TASK REQUIREMENTS: If a line of the records contains the string "camera", copy it out.
(Beginning of MATERIAL FOR THE TASK)
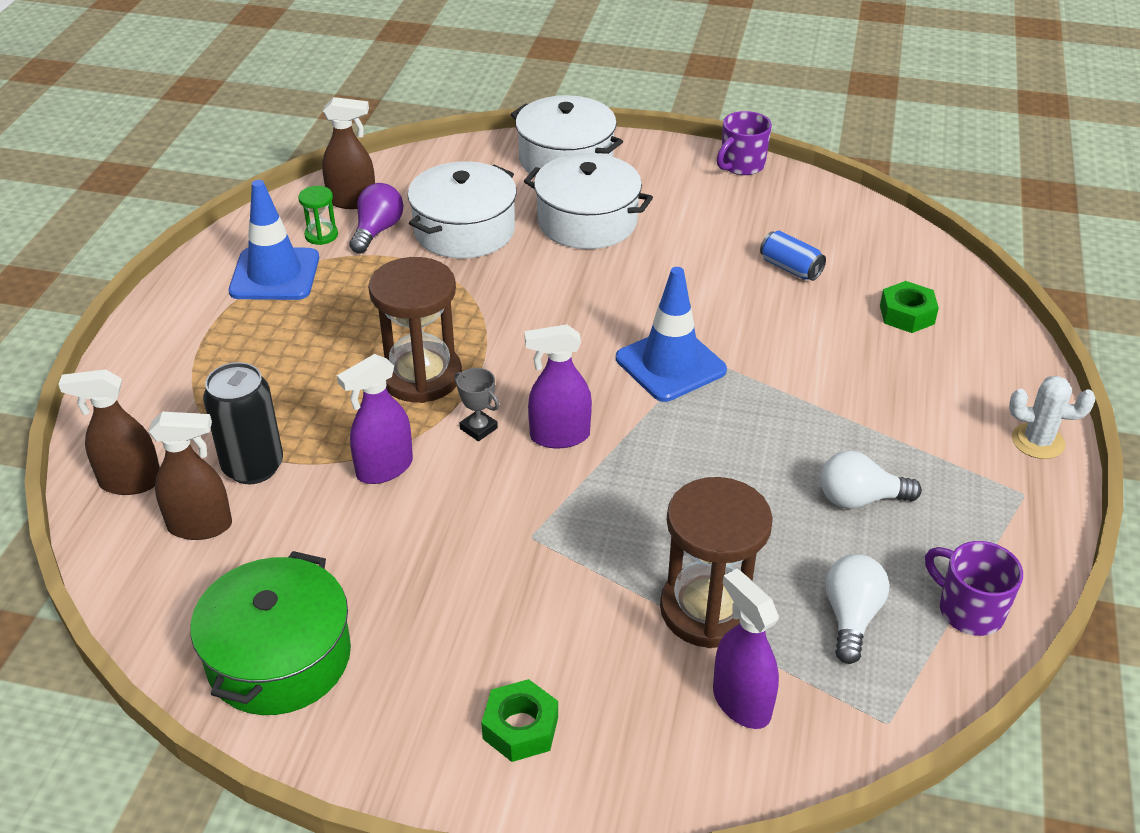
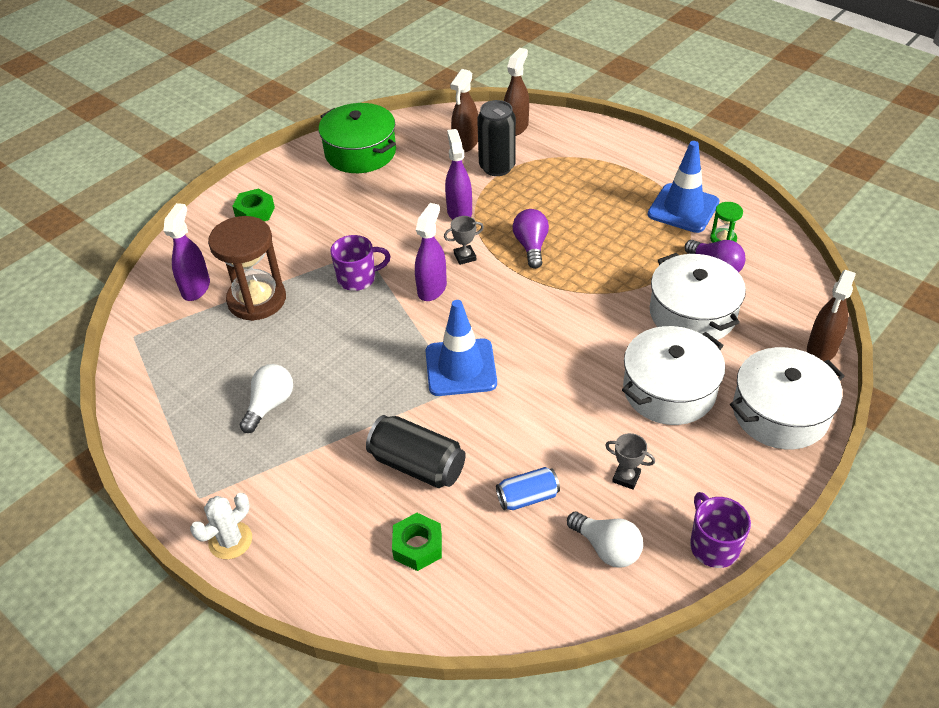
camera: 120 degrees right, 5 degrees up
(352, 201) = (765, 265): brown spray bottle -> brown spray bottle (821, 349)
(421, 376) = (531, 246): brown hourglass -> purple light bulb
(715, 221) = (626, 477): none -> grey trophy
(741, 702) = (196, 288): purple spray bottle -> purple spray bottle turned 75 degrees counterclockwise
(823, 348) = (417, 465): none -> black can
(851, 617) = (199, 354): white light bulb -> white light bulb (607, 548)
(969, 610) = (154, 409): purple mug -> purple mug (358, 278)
(End of MATERIAL FOR THE TASK)
(Beginning of MATERIAL FOR THE TASK)
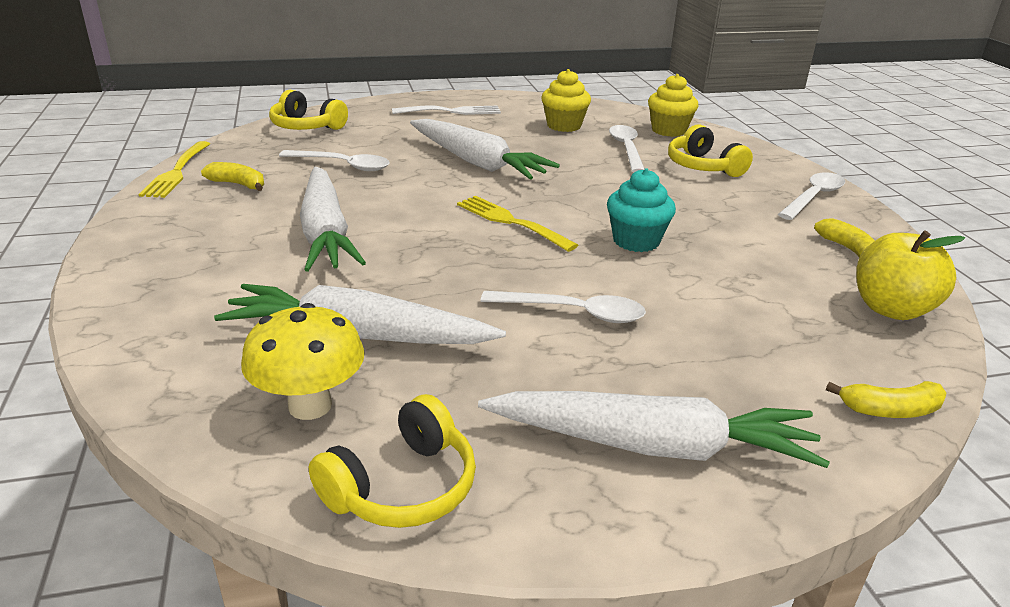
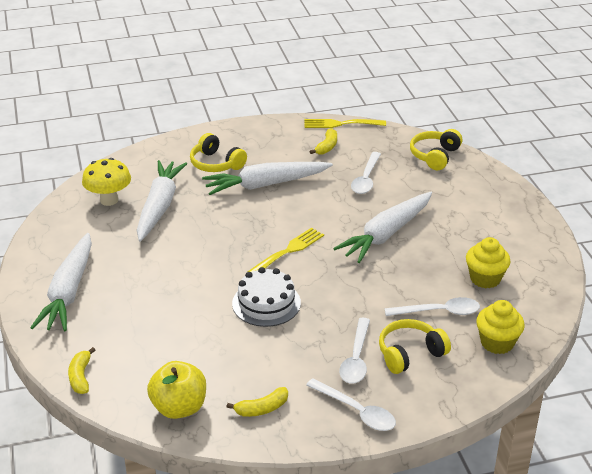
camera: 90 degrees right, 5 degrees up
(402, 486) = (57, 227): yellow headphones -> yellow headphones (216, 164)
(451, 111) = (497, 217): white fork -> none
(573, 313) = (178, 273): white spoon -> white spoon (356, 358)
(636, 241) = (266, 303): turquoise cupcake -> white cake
(End of MATERIAL FOR THE TASK)
SOLUTION TO THIS PROBLEM:
camera: 120 degrees right, 5 degrees up
camera: 90 degrees right, 5 degrees up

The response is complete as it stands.